Each record is to be printed again exactly, though not its pictures.

Start of ENTRIES PROVIDED

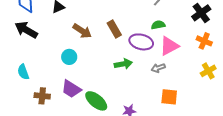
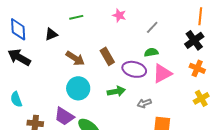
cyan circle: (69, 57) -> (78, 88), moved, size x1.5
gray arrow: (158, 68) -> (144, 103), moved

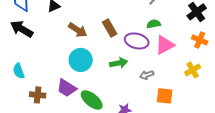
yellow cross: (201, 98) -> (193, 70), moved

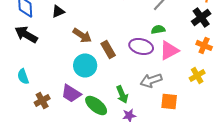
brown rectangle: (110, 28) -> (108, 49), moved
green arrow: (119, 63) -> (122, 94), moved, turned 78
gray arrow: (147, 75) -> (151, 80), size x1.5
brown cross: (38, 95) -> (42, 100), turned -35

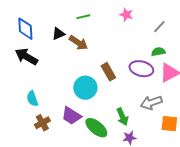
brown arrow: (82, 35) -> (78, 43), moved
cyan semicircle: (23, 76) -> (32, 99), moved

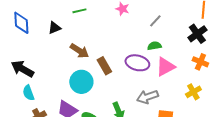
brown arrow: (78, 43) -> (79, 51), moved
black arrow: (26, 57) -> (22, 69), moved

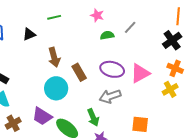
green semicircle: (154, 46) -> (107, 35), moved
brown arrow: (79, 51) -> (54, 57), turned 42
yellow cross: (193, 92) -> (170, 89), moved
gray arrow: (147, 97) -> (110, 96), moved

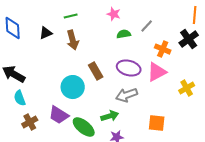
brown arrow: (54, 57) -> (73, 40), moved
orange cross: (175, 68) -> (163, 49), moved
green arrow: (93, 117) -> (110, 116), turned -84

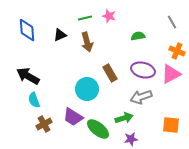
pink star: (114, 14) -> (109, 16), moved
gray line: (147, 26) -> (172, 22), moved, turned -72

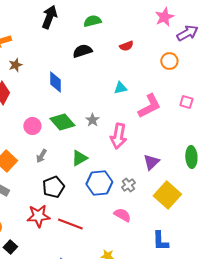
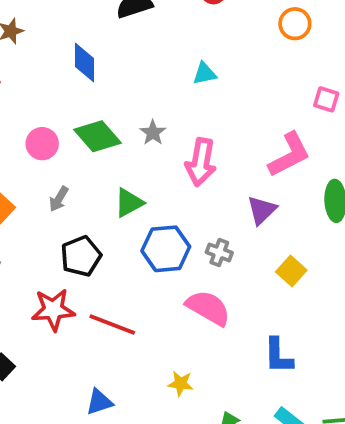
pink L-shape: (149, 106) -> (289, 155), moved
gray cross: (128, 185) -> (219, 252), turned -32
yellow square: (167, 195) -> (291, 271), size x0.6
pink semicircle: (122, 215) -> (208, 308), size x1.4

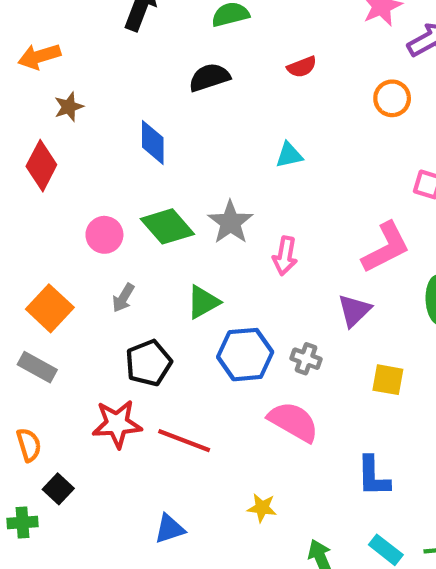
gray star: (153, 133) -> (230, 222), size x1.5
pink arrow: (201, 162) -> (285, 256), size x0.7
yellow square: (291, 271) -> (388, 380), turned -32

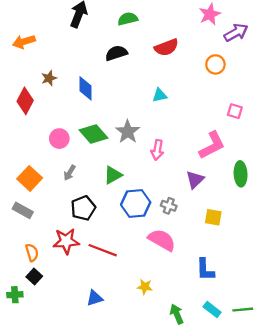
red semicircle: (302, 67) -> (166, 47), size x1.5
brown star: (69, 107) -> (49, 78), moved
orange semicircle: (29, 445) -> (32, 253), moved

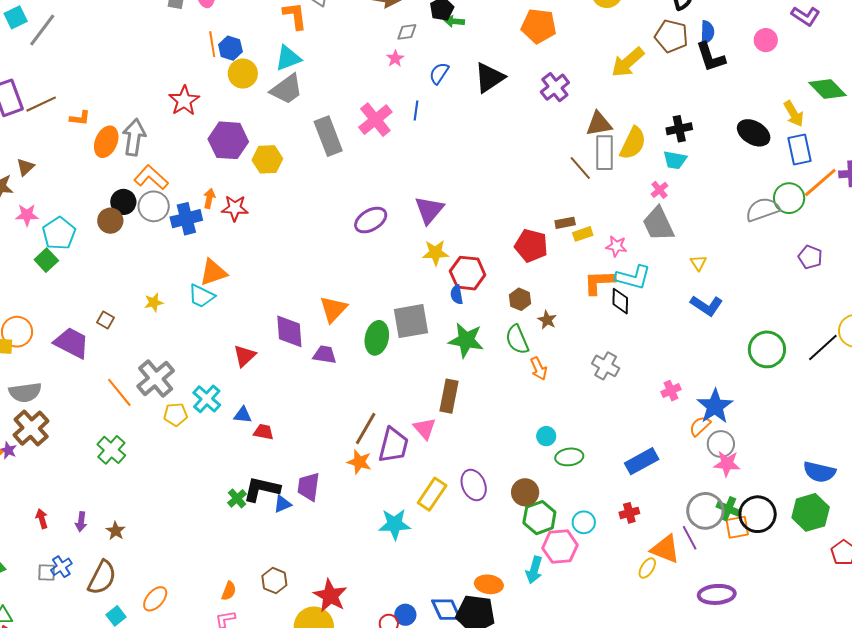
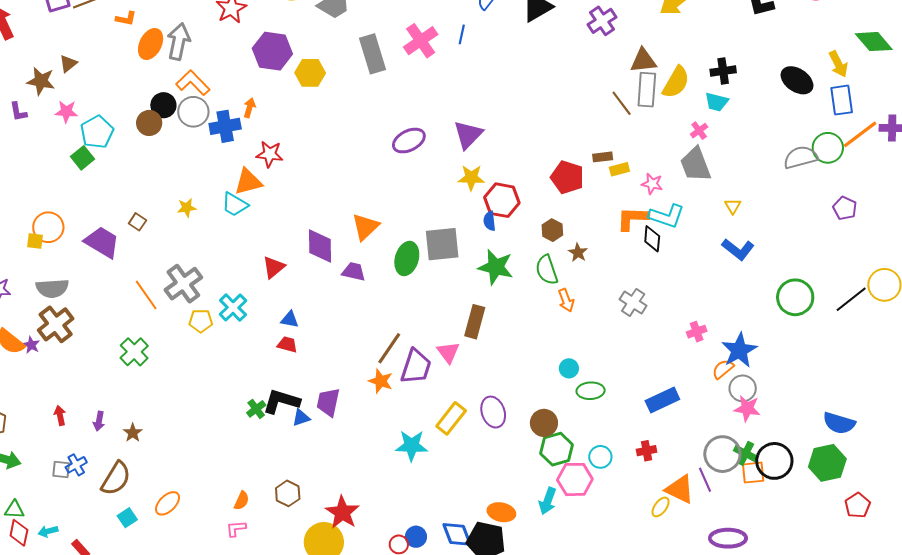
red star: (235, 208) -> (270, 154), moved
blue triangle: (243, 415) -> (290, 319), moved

End of ENTRIES PROVIDED

## RESPONSE
cyan circle: (69, 57) -> (78, 88), moved, size x1.5
gray arrow: (158, 68) -> (144, 103), moved

yellow cross: (201, 98) -> (193, 70), moved

brown rectangle: (110, 28) -> (108, 49), moved
green arrow: (119, 63) -> (122, 94), moved, turned 78
gray arrow: (147, 75) -> (151, 80), size x1.5
brown cross: (38, 95) -> (42, 100), turned -35

brown arrow: (82, 35) -> (78, 43), moved
cyan semicircle: (23, 76) -> (32, 99), moved

brown arrow: (78, 43) -> (79, 51), moved
black arrow: (26, 57) -> (22, 69), moved

green semicircle: (154, 46) -> (107, 35), moved
brown arrow: (79, 51) -> (54, 57), turned 42
yellow cross: (193, 92) -> (170, 89), moved
gray arrow: (147, 97) -> (110, 96), moved

brown arrow: (54, 57) -> (73, 40), moved
orange cross: (175, 68) -> (163, 49), moved
green arrow: (93, 117) -> (110, 116), turned -84

pink star: (114, 14) -> (109, 16), moved
gray line: (147, 26) -> (172, 22), moved, turned -72

pink L-shape: (149, 106) -> (289, 155), moved
gray cross: (128, 185) -> (219, 252), turned -32
yellow square: (167, 195) -> (291, 271), size x0.6
pink semicircle: (122, 215) -> (208, 308), size x1.4

gray star: (153, 133) -> (230, 222), size x1.5
pink arrow: (201, 162) -> (285, 256), size x0.7
yellow square: (291, 271) -> (388, 380), turned -32

red semicircle: (302, 67) -> (166, 47), size x1.5
brown star: (69, 107) -> (49, 78), moved
orange semicircle: (29, 445) -> (32, 253), moved

red star: (235, 208) -> (270, 154), moved
blue triangle: (243, 415) -> (290, 319), moved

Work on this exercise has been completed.